Material shown:
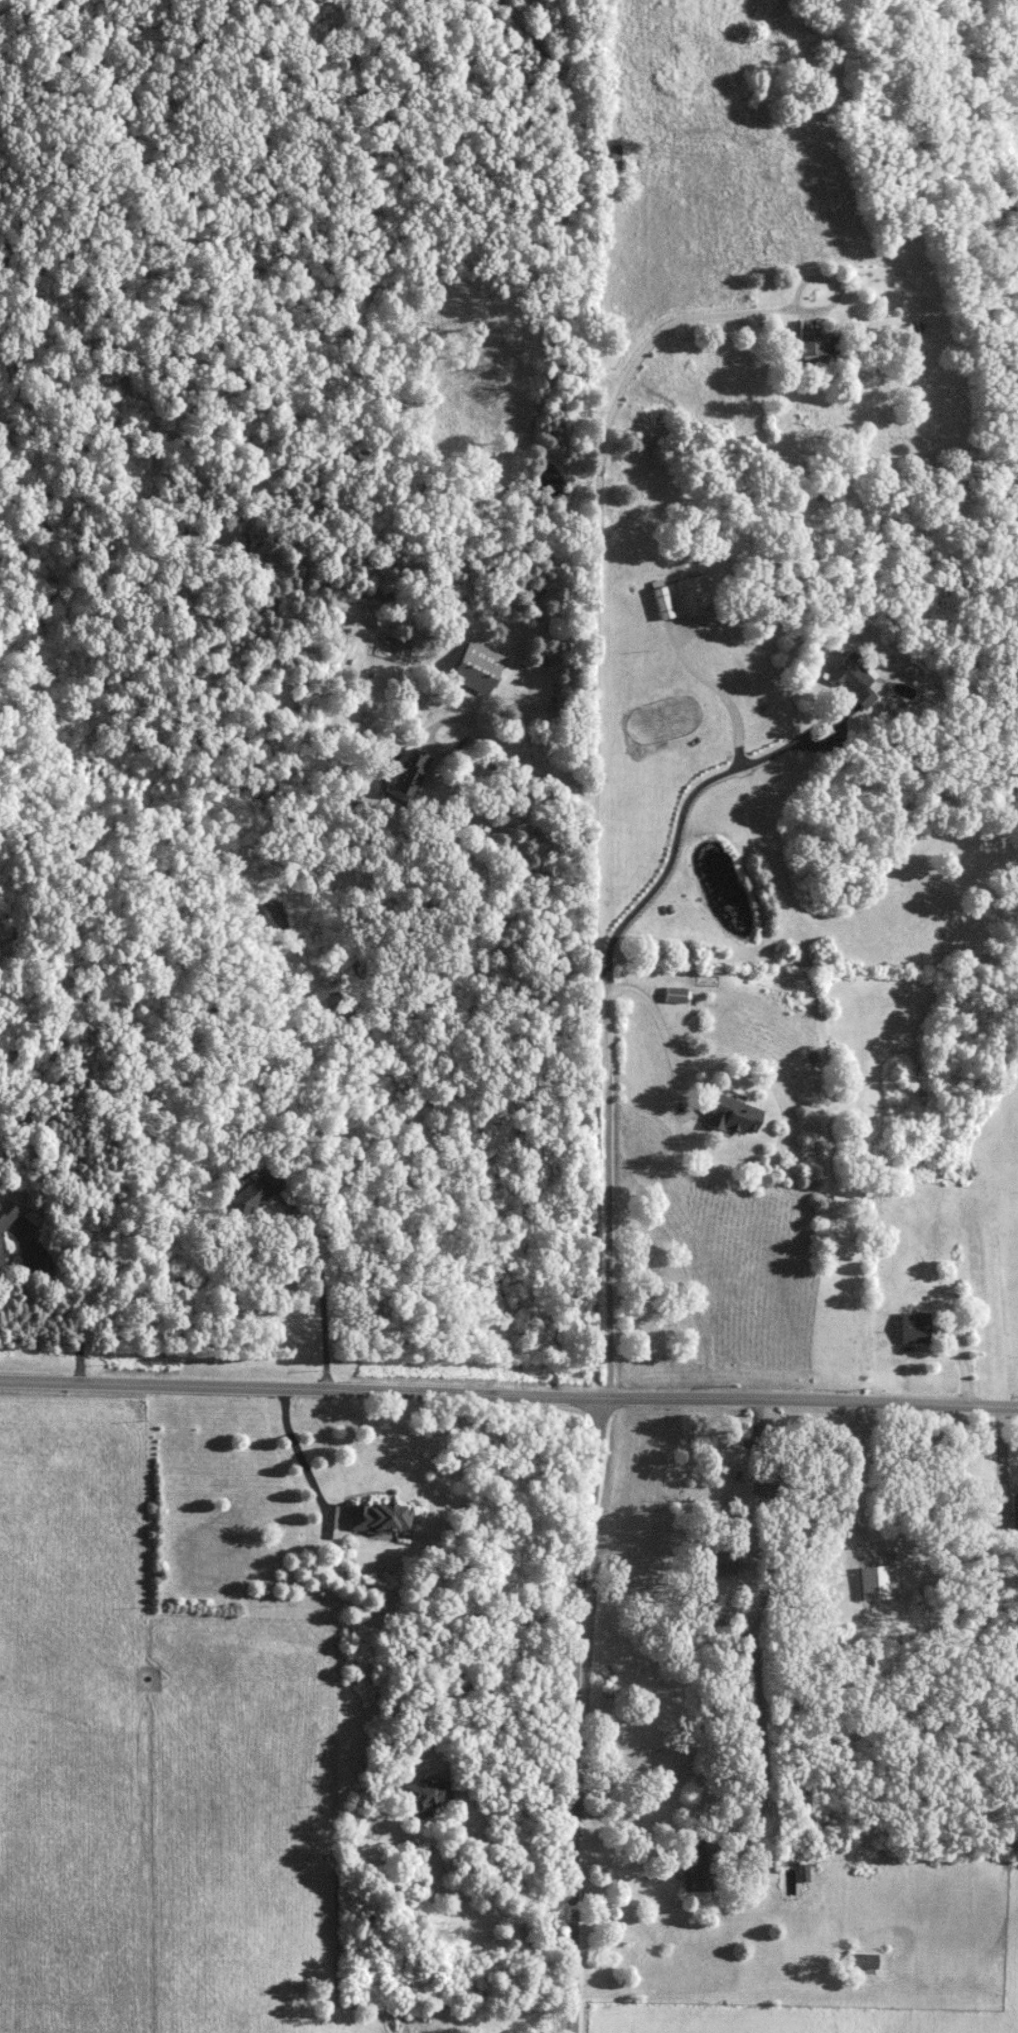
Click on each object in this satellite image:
building: (610, 102)
building: (613, 156)
building: (812, 342)
building: (687, 593)
building: (659, 602)
road: (596, 648)
building: (474, 667)
building: (849, 681)
road: (516, 750)
building: (407, 773)
building: (672, 995)
road: (606, 1017)
road: (663, 1035)
building: (731, 1116)
building: (251, 1193)
building: (5, 1215)
building: (1, 1255)
road: (593, 1258)
road: (319, 1288)
building: (912, 1327)
road: (509, 1390)
road: (297, 1449)
road: (998, 1455)
road: (854, 1473)
building: (768, 1480)
building: (1013, 1510)
building: (376, 1517)
building: (717, 1561)
road: (589, 1715)
building: (424, 1796)
building: (355, 1820)
road: (630, 1829)
building: (696, 1866)
road: (485, 1870)
road: (471, 1930)
building: (860, 1960)

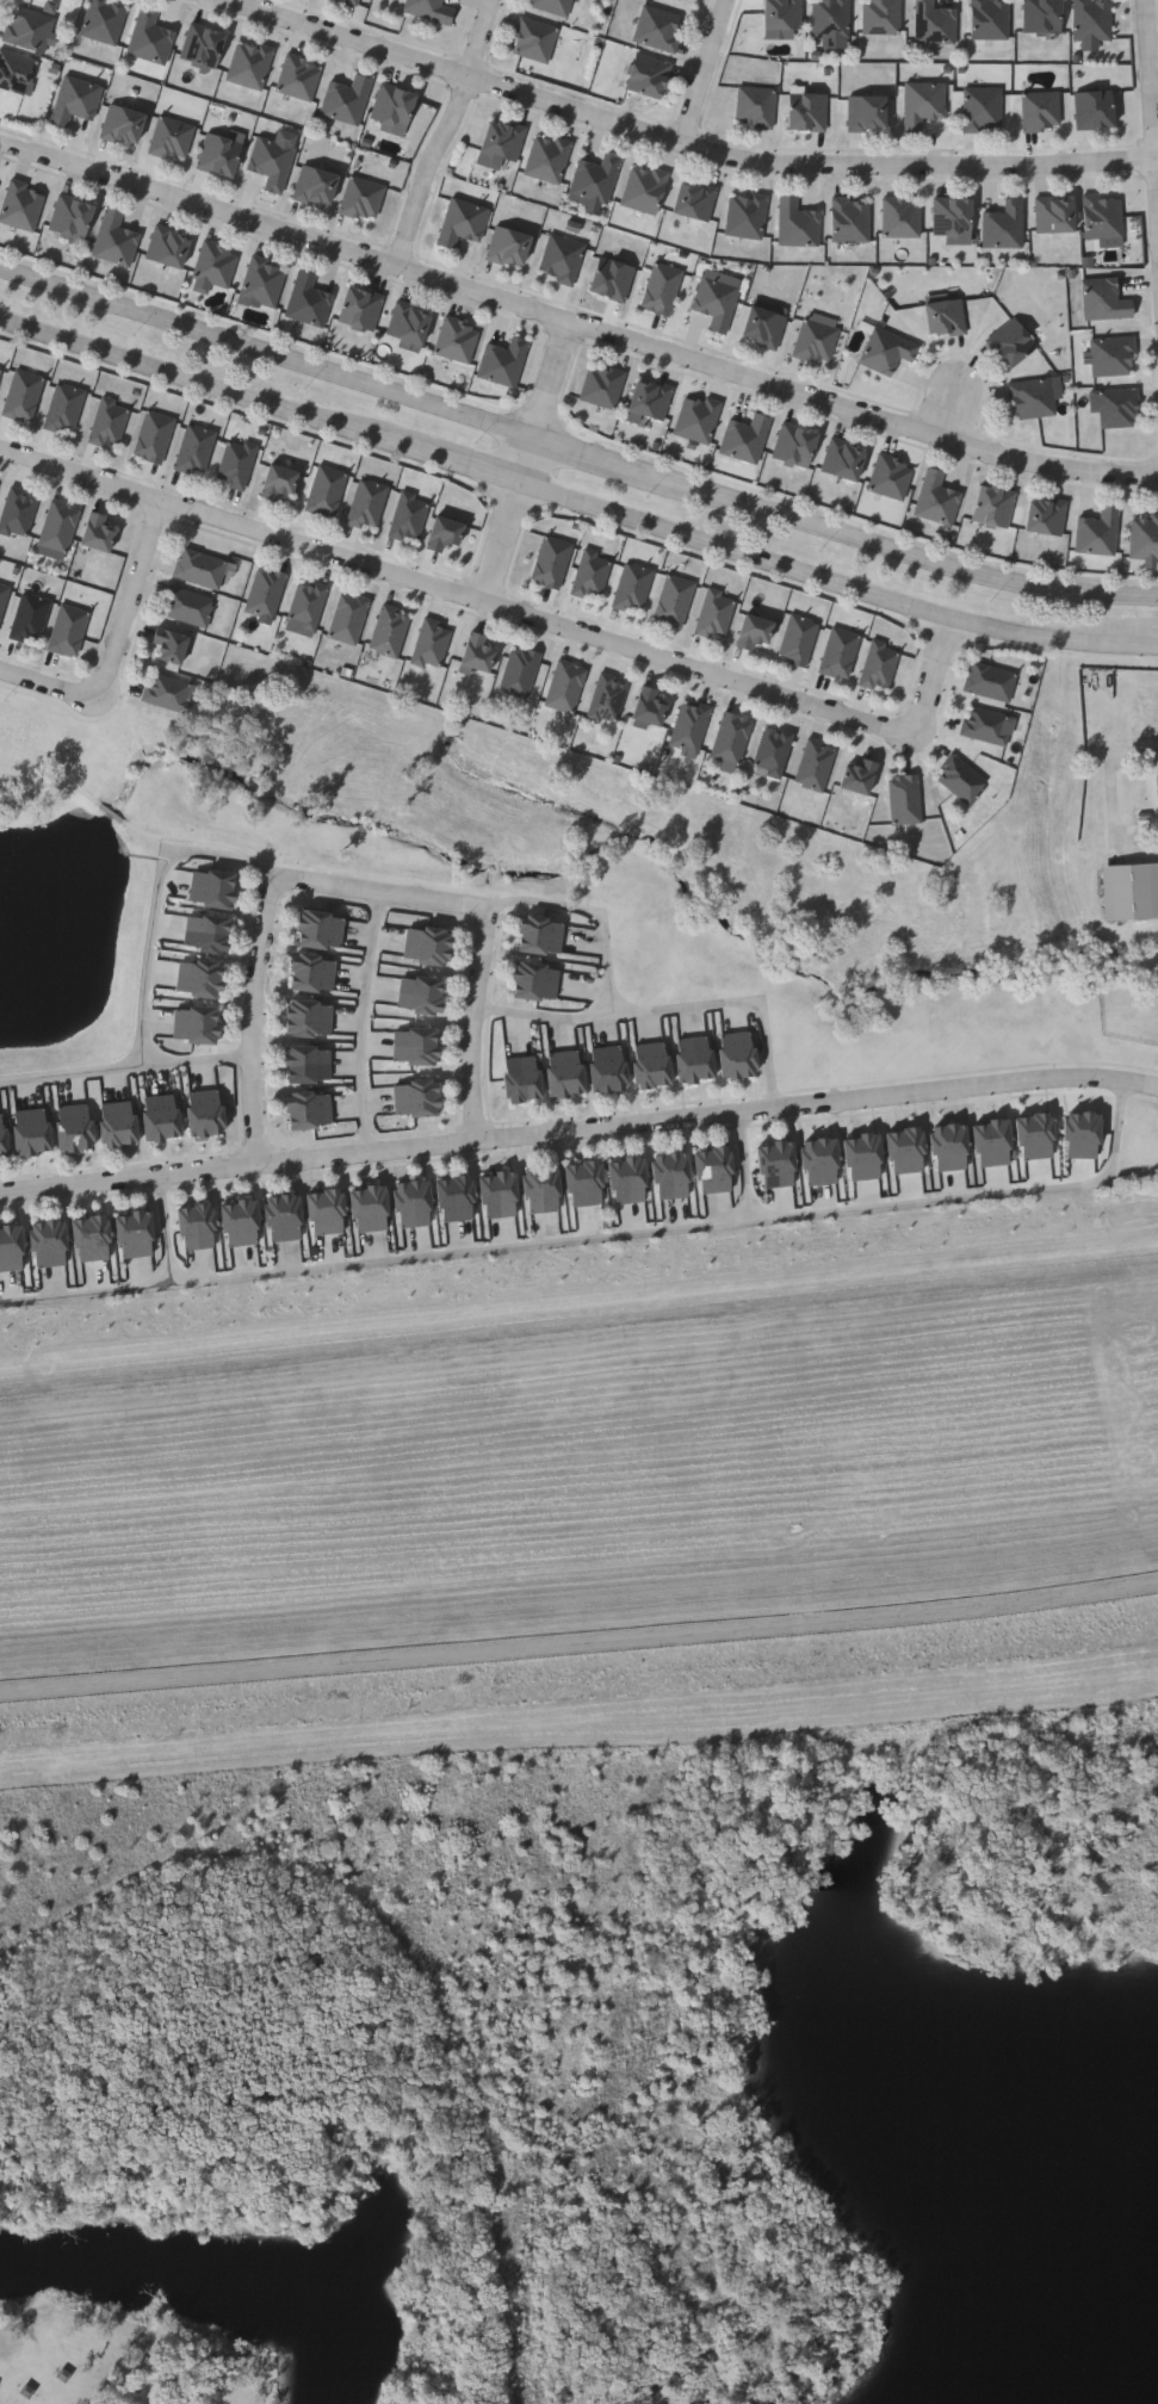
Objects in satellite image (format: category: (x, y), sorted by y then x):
building: (352, 1)
building: (553, 6)
building: (431, 10)
building: (782, 14)
building: (882, 17)
building: (1042, 17)
building: (990, 19)
building: (105, 20)
building: (833, 21)
building: (1093, 23)
building: (935, 24)
building: (660, 28)
building: (31, 30)
building: (151, 38)
road: (346, 39)
building: (535, 40)
building: (203, 47)
building: (251, 66)
road: (705, 71)
building: (15, 72)
building: (649, 76)
building: (300, 78)
road: (1150, 97)
building: (348, 100)
building: (76, 101)
building: (924, 105)
building: (756, 107)
building: (394, 108)
building: (983, 110)
building: (1094, 110)
building: (1042, 111)
building: (808, 112)
building: (868, 113)
building: (123, 125)
road: (448, 135)
building: (172, 140)
building: (501, 144)
building: (221, 153)
building: (548, 159)
building: (274, 160)
road: (808, 166)
building: (596, 179)
building: (316, 186)
building: (644, 190)
building: (363, 199)
building: (694, 201)
building: (23, 206)
building: (747, 215)
building: (1055, 215)
building: (1104, 217)
building: (71, 218)
building: (902, 218)
building: (851, 220)
building: (953, 220)
building: (463, 223)
building: (798, 224)
building: (1005, 226)
road: (286, 233)
building: (116, 241)
building: (168, 247)
building: (509, 247)
building: (563, 259)
building: (217, 264)
building: (612, 279)
building: (264, 282)
building: (663, 289)
building: (718, 298)
building: (309, 301)
building: (1106, 301)
building: (361, 309)
building: (945, 318)
building: (410, 323)
building: (764, 327)
building: (818, 338)
building: (458, 341)
building: (1012, 343)
road: (269, 348)
building: (887, 351)
building: (1114, 357)
building: (504, 362)
building: (0, 365)
building: (0, 371)
road: (556, 378)
road: (194, 379)
building: (603, 386)
building: (22, 395)
building: (651, 399)
building: (1034, 399)
building: (63, 407)
building: (1119, 408)
road: (864, 411)
road: (949, 414)
building: (697, 419)
building: (108, 422)
building: (153, 437)
building: (746, 438)
building: (795, 445)
building: (194, 449)
road: (599, 452)
road: (530, 457)
building: (844, 460)
road: (455, 461)
building: (236, 463)
building: (891, 477)
building: (277, 482)
building: (326, 491)
building: (937, 499)
building: (367, 503)
building: (994, 507)
building: (17, 512)
building: (408, 516)
building: (1046, 516)
building: (58, 526)
building: (96, 533)
building: (442, 533)
building: (1099, 533)
building: (1144, 538)
road: (502, 541)
road: (905, 550)
building: (550, 562)
building: (199, 568)
building: (590, 576)
road: (834, 583)
building: (632, 587)
road: (135, 590)
building: (264, 592)
road: (457, 594)
building: (3, 597)
building: (673, 601)
building: (306, 605)
building: (187, 607)
building: (715, 614)
building: (348, 617)
building: (29, 619)
building: (67, 630)
building: (388, 632)
building: (753, 632)
building: (797, 639)
building: (431, 643)
road: (1157, 645)
building: (169, 647)
building: (476, 653)
building: (838, 653)
building: (878, 665)
building: (518, 672)
road: (933, 678)
building: (989, 681)
building: (564, 686)
road: (52, 688)
building: (170, 693)
building: (607, 698)
building: (647, 707)
building: (984, 725)
building: (689, 727)
building: (731, 738)
building: (771, 753)
building: (814, 765)
building: (857, 776)
building: (960, 779)
building: (1157, 781)
road: (1113, 784)
building: (904, 799)
building: (212, 889)
building: (1129, 892)
road: (486, 927)
building: (319, 931)
building: (207, 934)
building: (540, 937)
building: (426, 947)
building: (313, 974)
road: (613, 974)
road: (153, 977)
building: (199, 979)
building: (534, 981)
building: (420, 995)
road: (739, 1001)
road: (253, 1016)
building: (309, 1020)
road: (372, 1022)
building: (196, 1025)
building: (416, 1047)
building: (737, 1055)
building: (694, 1059)
road: (199, 1065)
building: (308, 1065)
building: (652, 1065)
building: (608, 1070)
building: (565, 1075)
building: (522, 1079)
building: (417, 1098)
building: (308, 1111)
building: (205, 1114)
building: (160, 1118)
building: (117, 1124)
building: (74, 1129)
road: (579, 1129)
building: (32, 1132)
building: (1081, 1134)
building: (1034, 1137)
building: (3, 1139)
building: (991, 1142)
building: (948, 1147)
building: (905, 1150)
building: (862, 1157)
building: (819, 1160)
building: (775, 1165)
road: (748, 1167)
building: (713, 1171)
building: (671, 1176)
building: (628, 1182)
building: (584, 1185)
building: (542, 1190)
building: (499, 1196)
building: (455, 1200)
building: (413, 1205)
building: (369, 1210)
building: (326, 1213)
building: (284, 1219)
building: (240, 1224)
building: (196, 1228)
road: (170, 1231)
building: (134, 1235)
road: (607, 1239)
building: (91, 1240)
building: (48, 1244)
building: (11, 1250)
road: (579, 1645)
park: (528, 2027)
park: (134, 2357)

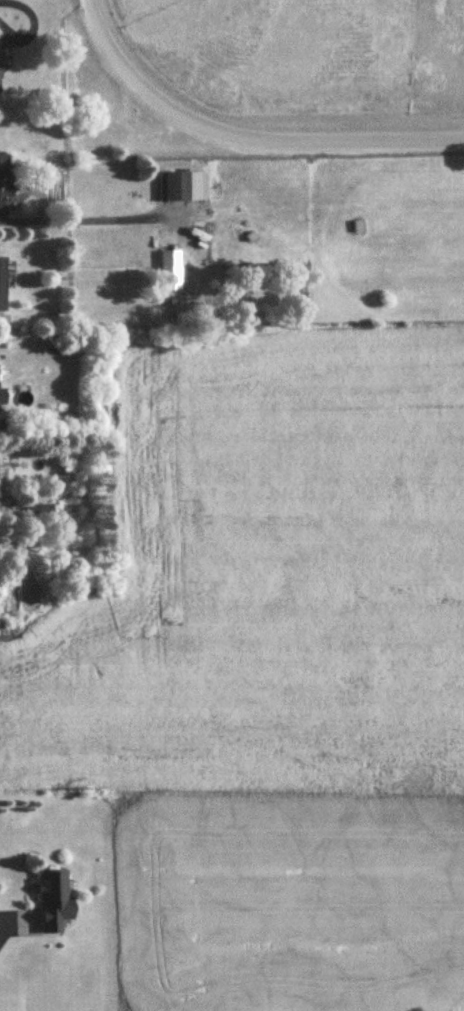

What to produce: Leaving the pictures out, set down all of the data again exactly.

Solved exercise:
Click on each object in this satellite image:
building: (610, 102)
building: (613, 156)
building: (812, 342)
building: (687, 593)
building: (659, 602)
road: (596, 648)
building: (474, 667)
building: (849, 681)
road: (516, 750)
building: (407, 773)
building: (672, 995)
road: (606, 1017)
road: (663, 1035)
building: (731, 1116)
building: (251, 1193)
building: (5, 1215)
building: (1, 1255)
road: (593, 1258)
road: (319, 1288)
building: (912, 1327)
road: (509, 1390)
road: (297, 1449)
road: (998, 1455)
road: (854, 1473)
building: (768, 1480)
building: (1013, 1510)
building: (376, 1517)
building: (717, 1561)
road: (589, 1715)
building: (424, 1796)
building: (355, 1820)
road: (630, 1829)
building: (696, 1866)
road: (485, 1870)
road: (471, 1930)
building: (860, 1960)

Objects in satellite image (format: category: (x, y), sorted by y then x):
building: (352, 1)
building: (553, 6)
building: (431, 10)
building: (782, 14)
building: (882, 17)
building: (1042, 17)
building: (990, 19)
building: (105, 20)
building: (833, 21)
building: (1093, 23)
building: (935, 24)
building: (660, 28)
building: (31, 30)
building: (151, 38)
road: (346, 39)
building: (535, 40)
building: (203, 47)
building: (251, 66)
road: (705, 71)
building: (15, 72)
building: (649, 76)
building: (300, 78)
road: (1150, 97)
building: (348, 100)
building: (76, 101)
building: (924, 105)
building: (756, 107)
building: (394, 108)
building: (983, 110)
building: (1094, 110)
building: (1042, 111)
building: (808, 112)
building: (868, 113)
building: (123, 125)
road: (448, 135)
building: (172, 140)
building: (501, 144)
building: (221, 153)
building: (548, 159)
building: (274, 160)
road: (808, 166)
building: (596, 179)
building: (316, 186)
building: (644, 190)
building: (363, 199)
building: (694, 201)
building: (23, 206)
building: (747, 215)
building: (1055, 215)
building: (1104, 217)
building: (71, 218)
building: (902, 218)
building: (851, 220)
building: (953, 220)
building: (463, 223)
building: (798, 224)
building: (1005, 226)
road: (286, 233)
building: (116, 241)
building: (168, 247)
building: (509, 247)
building: (563, 259)
building: (217, 264)
building: (612, 279)
building: (264, 282)
building: (663, 289)
building: (718, 298)
building: (309, 301)
building: (1106, 301)
building: (361, 309)
building: (945, 318)
building: (410, 323)
building: (764, 327)
building: (818, 338)
building: (458, 341)
building: (1012, 343)
road: (269, 348)
building: (887, 351)
building: (1114, 357)
building: (504, 362)
building: (0, 365)
building: (0, 371)
road: (556, 378)
road: (194, 379)
building: (603, 386)
building: (22, 395)
building: (651, 399)
building: (1034, 399)
building: (63, 407)
building: (1119, 408)
road: (864, 411)
road: (949, 414)
building: (697, 419)
building: (108, 422)
building: (153, 437)
building: (746, 438)
building: (795, 445)
building: (194, 449)
road: (599, 452)
road: (530, 457)
building: (844, 460)
road: (455, 461)
building: (236, 463)
building: (891, 477)
building: (277, 482)
building: (326, 491)
building: (937, 499)
building: (367, 503)
building: (994, 507)
building: (17, 512)
building: (408, 516)
building: (1046, 516)
building: (58, 526)
building: (96, 533)
building: (442, 533)
building: (1099, 533)
building: (1144, 538)
road: (502, 541)
road: (905, 550)
building: (550, 562)
building: (199, 568)
building: (590, 576)
road: (834, 583)
building: (632, 587)
road: (135, 590)
building: (264, 592)
road: (457, 594)
building: (3, 597)
building: (673, 601)
building: (306, 605)
building: (187, 607)
building: (715, 614)
building: (348, 617)
building: (29, 619)
building: (67, 630)
building: (388, 632)
building: (753, 632)
building: (797, 639)
building: (431, 643)
road: (1157, 645)
building: (169, 647)
building: (476, 653)
building: (838, 653)
building: (878, 665)
building: (518, 672)
road: (933, 678)
building: (989, 681)
building: (564, 686)
road: (52, 688)
building: (170, 693)
building: (607, 698)
building: (647, 707)
building: (984, 725)
building: (689, 727)
building: (731, 738)
building: (771, 753)
building: (814, 765)
building: (857, 776)
building: (960, 779)
building: (1157, 781)
road: (1113, 784)
building: (904, 799)
building: (212, 889)
building: (1129, 892)
road: (486, 927)
building: (319, 931)
building: (207, 934)
building: (540, 937)
building: (426, 947)
building: (313, 974)
road: (613, 974)
road: (153, 977)
building: (199, 979)
building: (534, 981)
building: (420, 995)
road: (739, 1001)
road: (253, 1016)
building: (309, 1020)
road: (372, 1022)
building: (196, 1025)
building: (416, 1047)
building: (737, 1055)
building: (694, 1059)
road: (199, 1065)
building: (308, 1065)
building: (652, 1065)
building: (608, 1070)
building: (565, 1075)
building: (522, 1079)
building: (417, 1098)
building: (308, 1111)
building: (205, 1114)
building: (160, 1118)
building: (117, 1124)
building: (74, 1129)
road: (579, 1129)
building: (32, 1132)
building: (1081, 1134)
building: (1034, 1137)
building: (3, 1139)
building: (991, 1142)
building: (948, 1147)
building: (905, 1150)
building: (862, 1157)
building: (819, 1160)
building: (775, 1165)
road: (748, 1167)
building: (713, 1171)
building: (671, 1176)
building: (628, 1182)
building: (584, 1185)
building: (542, 1190)
building: (499, 1196)
building: (455, 1200)
building: (413, 1205)
building: (369, 1210)
building: (326, 1213)
building: (284, 1219)
building: (240, 1224)
building: (196, 1228)
road: (170, 1231)
building: (134, 1235)
road: (607, 1239)
building: (91, 1240)
building: (48, 1244)
building: (11, 1250)
road: (579, 1645)
park: (528, 2027)
park: (134, 2357)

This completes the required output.